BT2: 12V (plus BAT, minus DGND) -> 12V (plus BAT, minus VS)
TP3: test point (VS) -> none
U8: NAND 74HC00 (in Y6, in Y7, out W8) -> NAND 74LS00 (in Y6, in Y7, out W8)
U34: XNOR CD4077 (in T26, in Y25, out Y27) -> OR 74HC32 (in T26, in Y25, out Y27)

════════════════════

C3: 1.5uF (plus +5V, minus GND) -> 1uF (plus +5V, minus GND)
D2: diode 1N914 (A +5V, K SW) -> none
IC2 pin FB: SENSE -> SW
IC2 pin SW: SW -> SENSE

════════════════════

From the data above, reproduce word for word the lines running from the line with "BT2: 12V (plus" to the line with "U34: XNOR CD4077", ends included.

## Exercise result
BT2: 12V (plus BAT, minus DGND) -> 12V (plus BAT, minus VS)
TP3: test point (VS) -> none
U8: NAND 74HC00 (in Y6, in Y7, out W8) -> NAND 74LS00 (in Y6, in Y7, out W8)
U34: XNOR CD4077 (in T26, in Y25, out Y27) -> OR 74HC32 (in T26, in Y25, out Y27)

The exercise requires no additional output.